What to do ▸
Your job is to transcribe all the records that follow, excluding any pictures.

Extracted records ▸

= = = = =

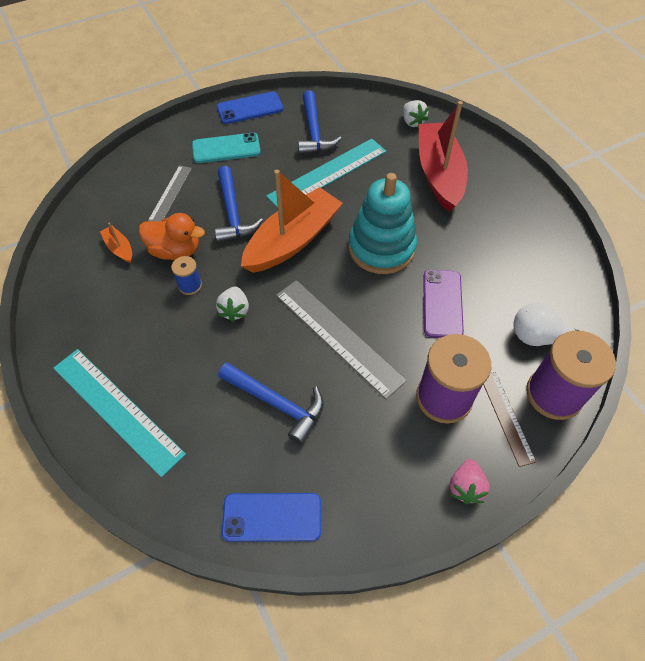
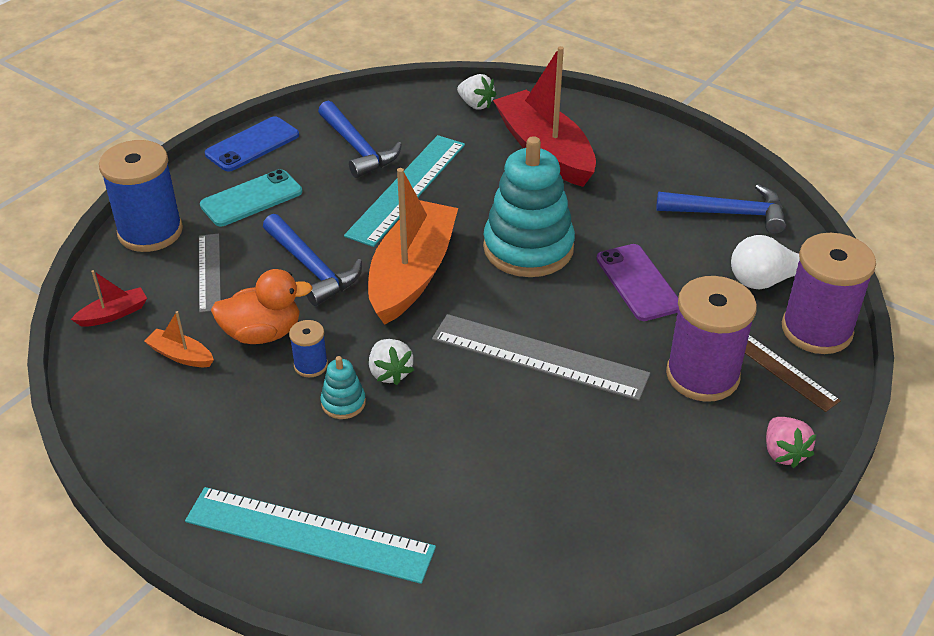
camera: 25 degrees left, 15 degrees down
(99, 204) = (114, 314): none -> red boat
(153, 153) = (150, 232): none -> blue spool
(193, 321) = (343, 403): none -> turquoise stacking toy
(272, 517) = (588, 569): blue phone -> none
(277, 403) = (513, 452): blue hammer -> blue hammer (729, 213)

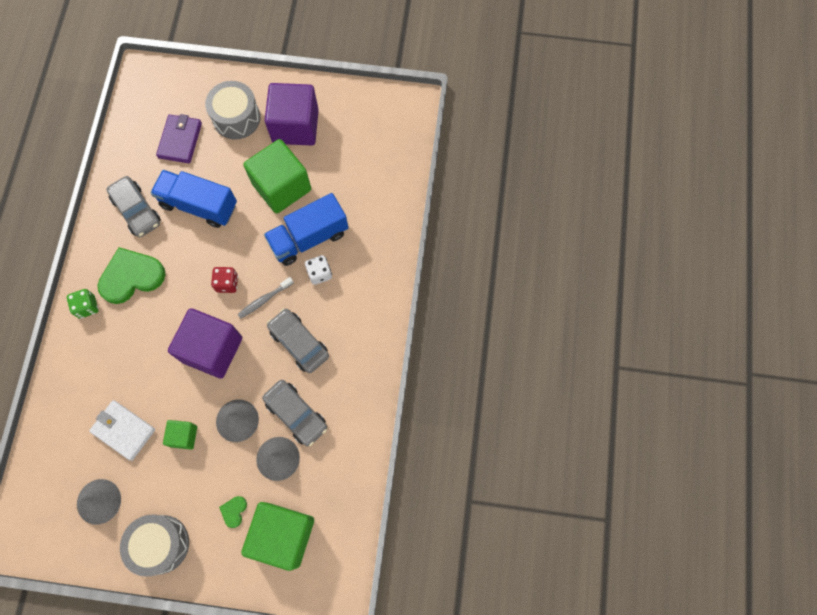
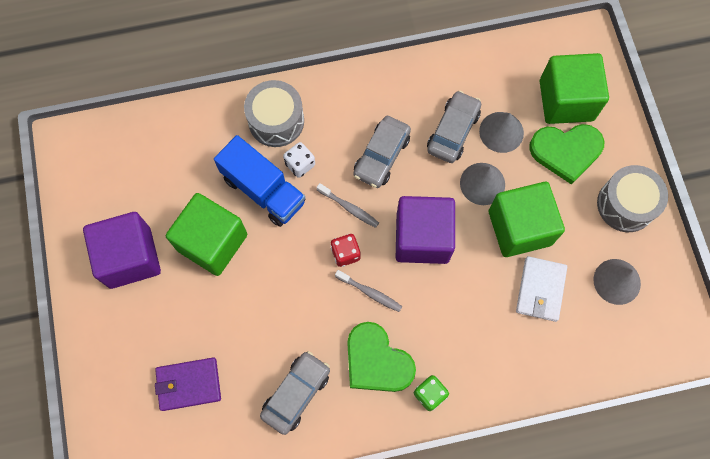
camera: 110 degrees left, 0 degrees up
(184, 436) = (519, 228): green cube -> green cube, size x2.03
(186, 291) = (370, 293): none -> grey toothbrush
(199, 205) = (265, 324): blue truck -> none
(234, 511) = (566, 151): green heart -> green heart, size x2.31
(236, 118) = (139, 330): grey drum -> grey drum (276, 121)

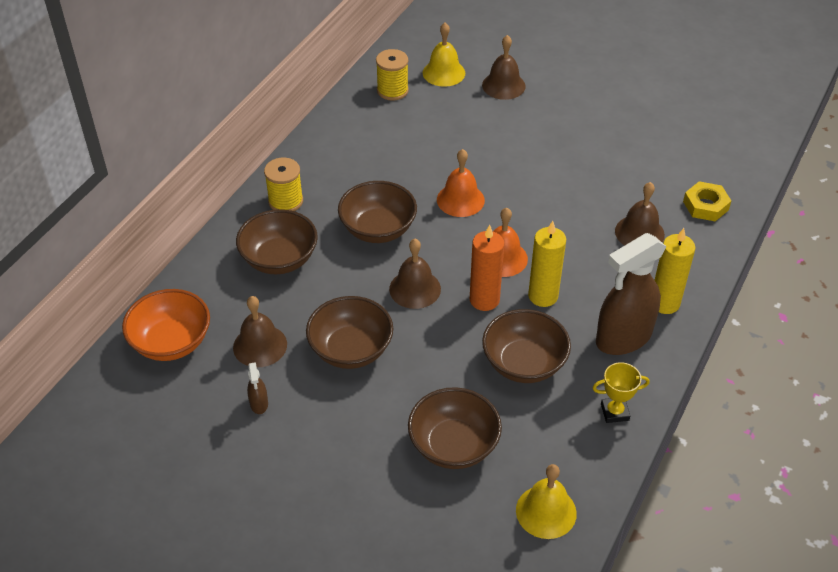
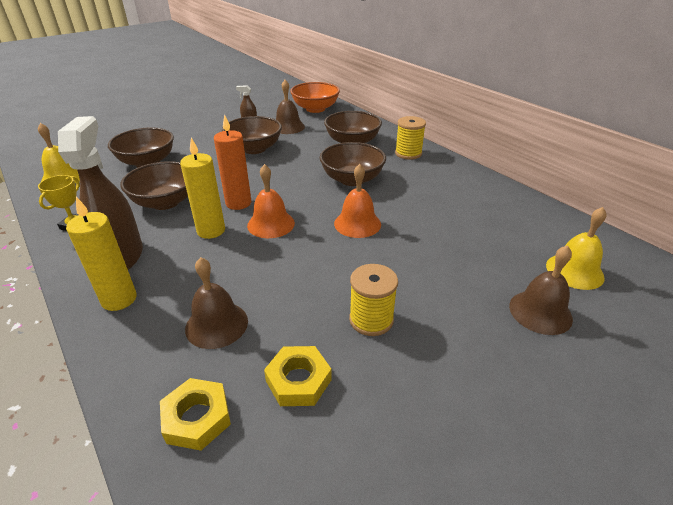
camera: 115 degrees right, 10 degrees down
(392, 90) = (543, 228): yellow spool -> yellow spool (371, 319)
(415, 289) = (279, 179): brown bell -> none
(647, 174) = (298, 380): none -> yellow nut

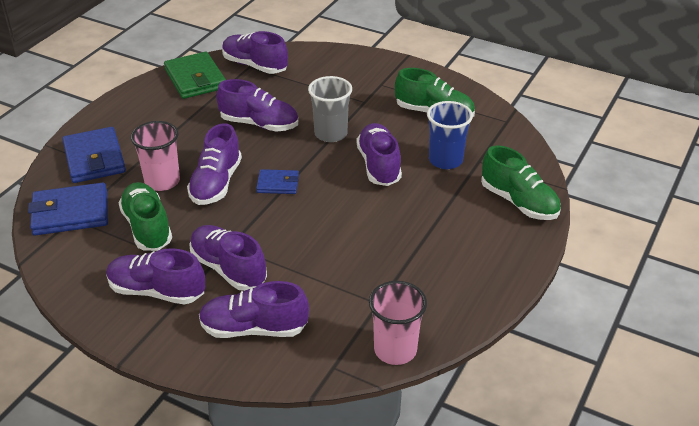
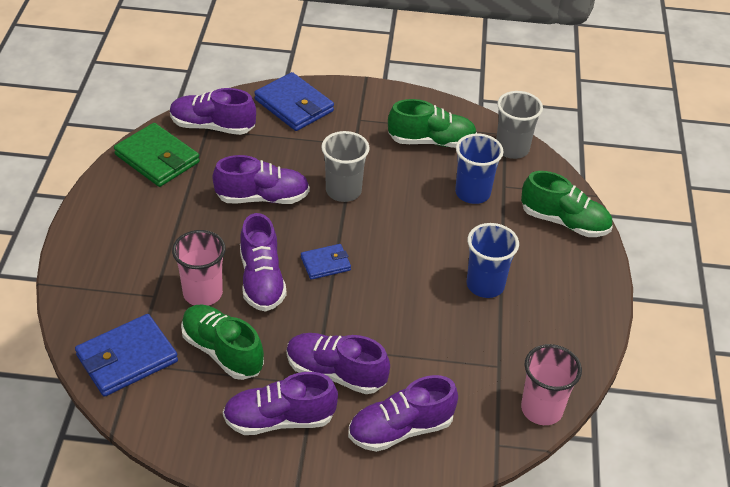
camera: 25 degrees left, 5 degrees up
(94, 159) = (109, 286): blue wallet -> blue wallet (294, 105)
(379, 165) = (412, 215): purple shoe -> none
(409, 235) = (485, 285): none -> blue cup
(506, 134) = (512, 149): none -> grey cup

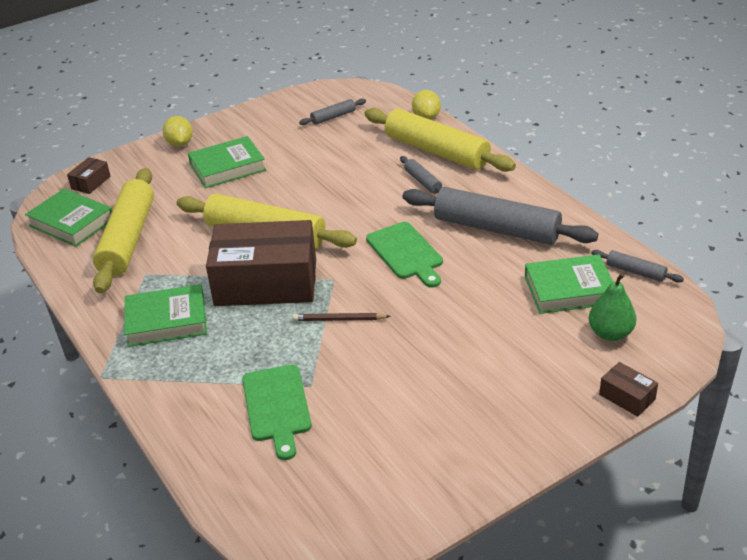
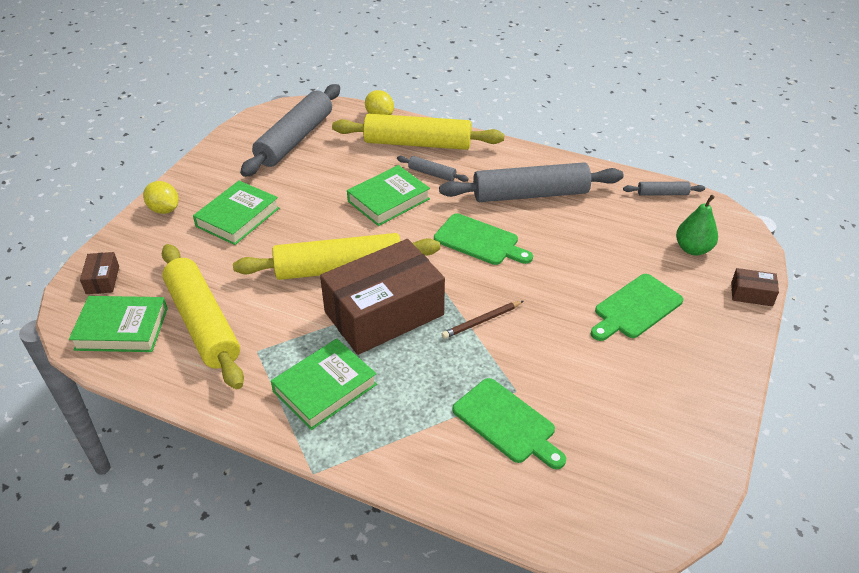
camera: 35 degrees left, 5 degrees up
(333, 117) = (295, 139): grey rolling pin -> grey rolling pin, size x2.27
(491, 363) = (635, 308): none -> green cutting board
(569, 290) = (631, 225): green book -> green book (388, 200)

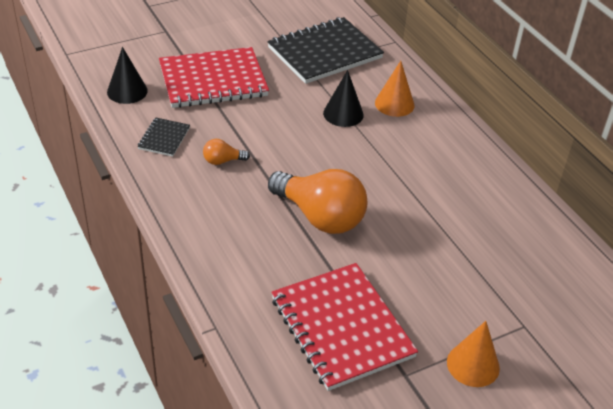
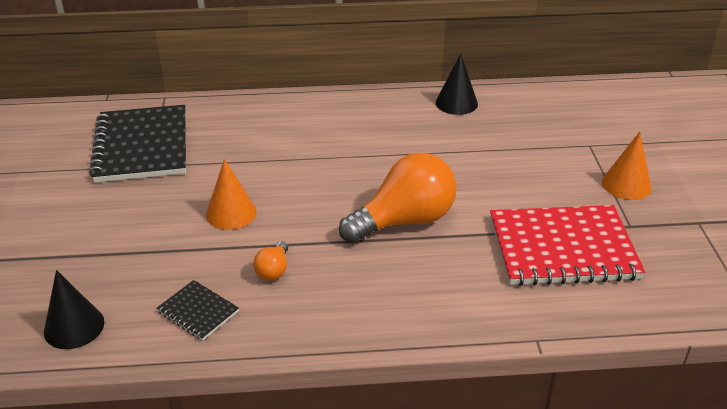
camera: 65 degrees left, 5 degrees down
(213, 80) = (118, 242): red notebook -> none
(343, 114) = (255, 162): black cone -> black cone (456, 103)
(394, 104) = (263, 126): orange cone -> orange cone (231, 213)

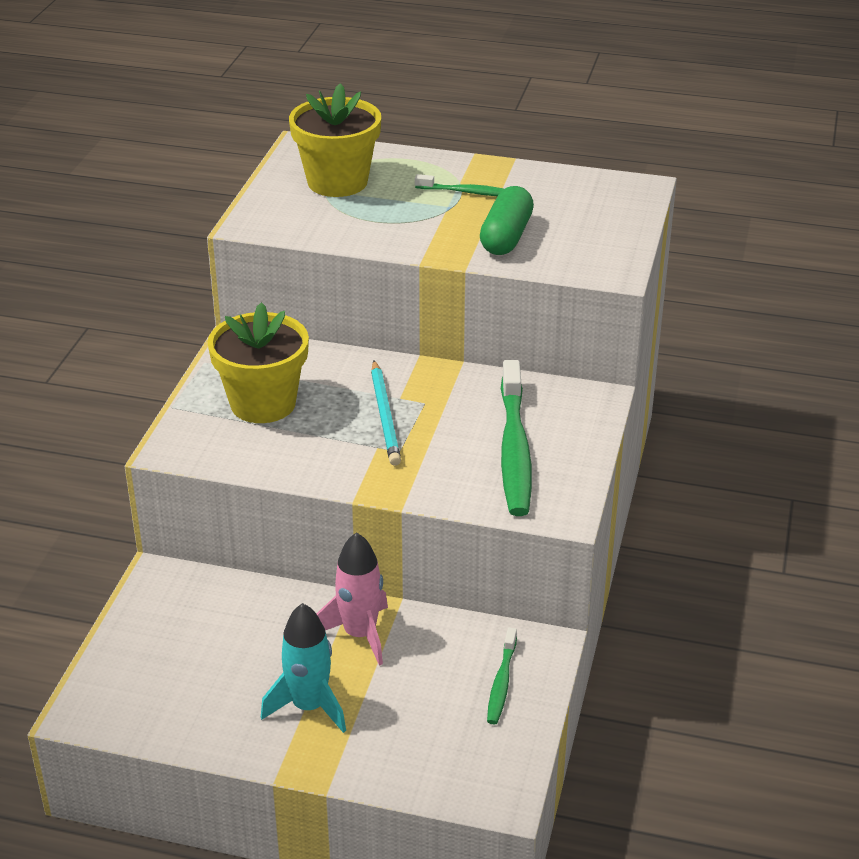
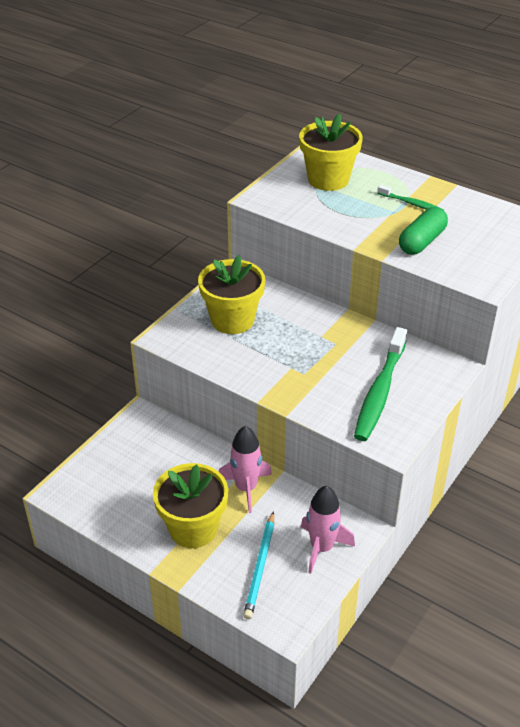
camera: 20 degrees right, 5 degrees up
(309, 706) = (193, 528): turquoise rocket -> yellow flower pot
(385, 416) = (306, 347): turquoise pencil -> turquoise pencil (260, 567)
(501, 682) = (322, 548): green toothbrush -> pink rocket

= = = = =

Response below ▸
camera: 25 degrees left, 15 degrees down
(99, 204) = (114, 314): none -> red boat
(153, 153) = (150, 232): none -> blue spool
(193, 321) = (343, 403): none -> turquoise stacking toy
(272, 517) = (588, 569): blue phone -> none
(277, 403) = (513, 452): blue hammer -> blue hammer (729, 213)

camera: 110 degrees left, 0 degrees up
(184, 436) = (519, 228): green cube -> green cube, size x2.03
(186, 291) = (370, 293): none -> grey toothbrush
(199, 205) = (265, 324): blue truck -> none
(234, 511) = (566, 151): green heart -> green heart, size x2.31
(236, 118) = (139, 330): grey drum -> grey drum (276, 121)

camera: 115 degrees right, 10 degrees down
(392, 90) = (543, 228): yellow spool -> yellow spool (371, 319)
(415, 289) = (279, 179): brown bell -> none
(647, 174) = (298, 380): none -> yellow nut

camera: 25 degrees left, 5 degrees up
(94, 159) = (109, 286): blue wallet -> blue wallet (294, 105)
(379, 165) = (412, 215): purple shoe -> none
(409, 235) = (485, 285): none -> blue cup
(506, 134) = (512, 149): none -> grey cup

camera: 35 degrees left, 5 degrees up
(333, 117) = (295, 139): grey rolling pin -> grey rolling pin, size x2.27
(491, 363) = (635, 308): none -> green cutting board
(569, 290) = (631, 225): green book -> green book (388, 200)

camera: 65 degrees left, 5 degrees down
(213, 80) = (118, 242): red notebook -> none
(343, 114) = (255, 162): black cone -> black cone (456, 103)
(394, 104) = (263, 126): orange cone -> orange cone (231, 213)

camera: 20 degrees right, 5 degrees up
(309, 706) = (193, 528): turquoise rocket -> yellow flower pot
(385, 416) = (306, 347): turquoise pencil -> turquoise pencil (260, 567)
(501, 682) = (322, 548): green toothbrush -> pink rocket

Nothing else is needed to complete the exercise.